## What needs to be done
Wherever pictures occur in the entries below, leave them out and retype the rest exactly.

Records from a dataset
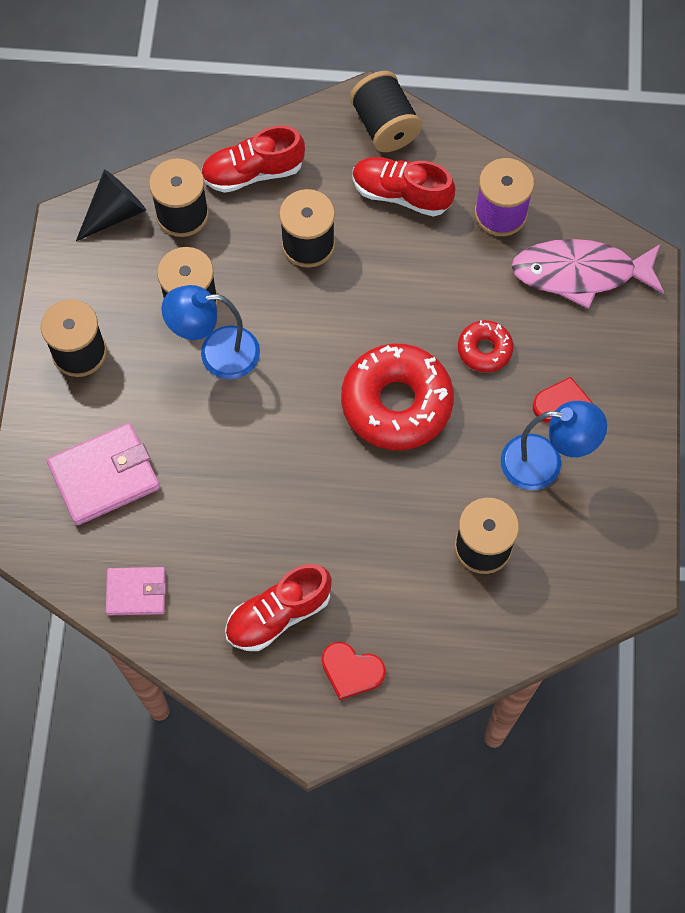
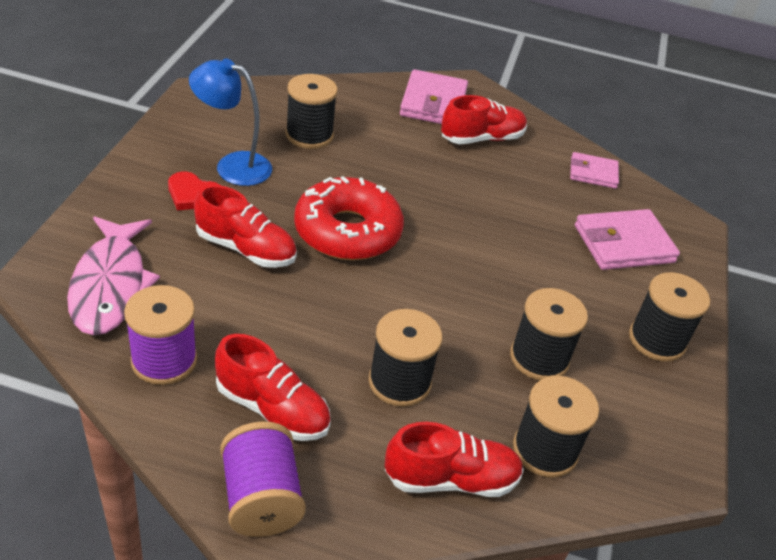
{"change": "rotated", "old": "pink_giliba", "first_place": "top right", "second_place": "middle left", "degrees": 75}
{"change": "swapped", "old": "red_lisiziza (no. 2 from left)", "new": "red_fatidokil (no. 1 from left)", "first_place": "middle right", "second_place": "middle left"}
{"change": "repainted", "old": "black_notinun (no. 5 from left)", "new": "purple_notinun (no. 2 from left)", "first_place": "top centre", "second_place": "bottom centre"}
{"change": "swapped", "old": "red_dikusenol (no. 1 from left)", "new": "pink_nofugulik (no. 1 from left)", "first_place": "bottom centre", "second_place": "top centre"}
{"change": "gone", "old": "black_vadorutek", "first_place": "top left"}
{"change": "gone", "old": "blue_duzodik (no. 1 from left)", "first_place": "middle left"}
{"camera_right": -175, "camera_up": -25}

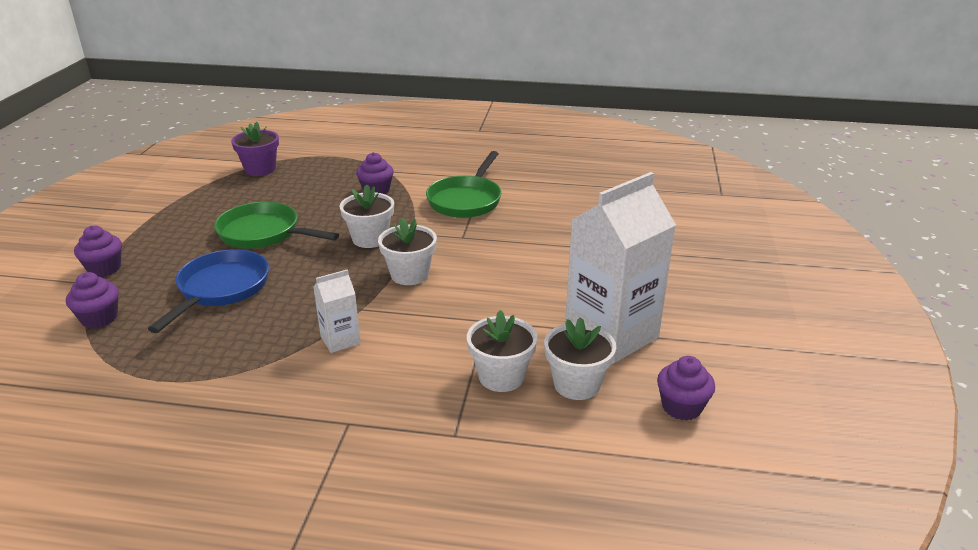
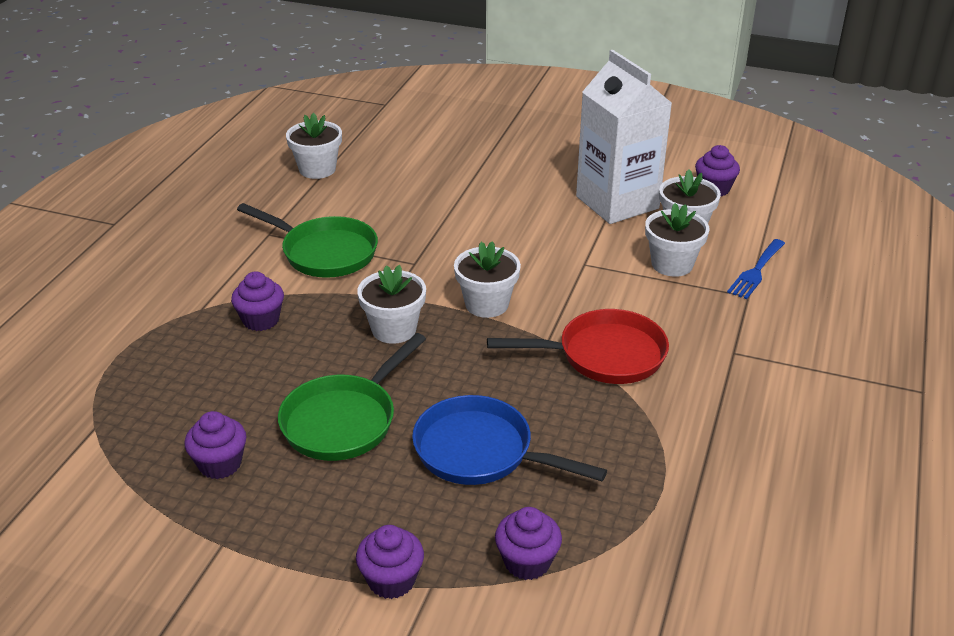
{"change": "new", "new": "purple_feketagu (no. 1 from left)", "second_place": "bottom left"}
{"change": "new", "new": "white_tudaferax (no. 1 from left)", "second_place": "top left"}
{"change": "swapped", "old": "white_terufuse (no. 1 from left)", "new": "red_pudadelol", "first_place": "centre", "second_place": "centre"}
{"change": "new", "new": "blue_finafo", "second_place": "middle right"}
{"change": "gone", "old": "purple_tudaferax", "first_place": "top left"}
{"camera_right": -80, "camera_up": 5}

## Your response
{"change": "rotated", "old": "pink_giliba", "first_place": "top right", "second_place": "middle left", "degrees": 75}
{"change": "swapped", "old": "red_lisiziza (no. 2 from left)", "new": "red_fatidokil (no. 1 from left)", "first_place": "middle right", "second_place": "middle left"}
{"change": "repainted", "old": "black_notinun (no. 5 from left)", "new": "purple_notinun (no. 2 from left)", "first_place": "top centre", "second_place": "bottom centre"}
{"change": "swapped", "old": "red_dikusenol (no. 1 from left)", "new": "pink_nofugulik (no. 1 from left)", "first_place": "bottom centre", "second_place": "top centre"}
{"change": "gone", "old": "black_vadorutek", "first_place": "top left"}
{"change": "gone", "old": "blue_duzodik (no. 1 from left)", "first_place": "middle left"}
{"camera_right": -175, "camera_up": -25}

{"change": "new", "new": "purple_feketagu (no. 1 from left)", "second_place": "bottom left"}
{"change": "new", "new": "white_tudaferax (no. 1 from left)", "second_place": "top left"}
{"change": "swapped", "old": "white_terufuse (no. 1 from left)", "new": "red_pudadelol", "first_place": "centre", "second_place": "centre"}
{"change": "new", "new": "blue_finafo", "second_place": "middle right"}
{"change": "gone", "old": "purple_tudaferax", "first_place": "top left"}
{"camera_right": -80, "camera_up": 5}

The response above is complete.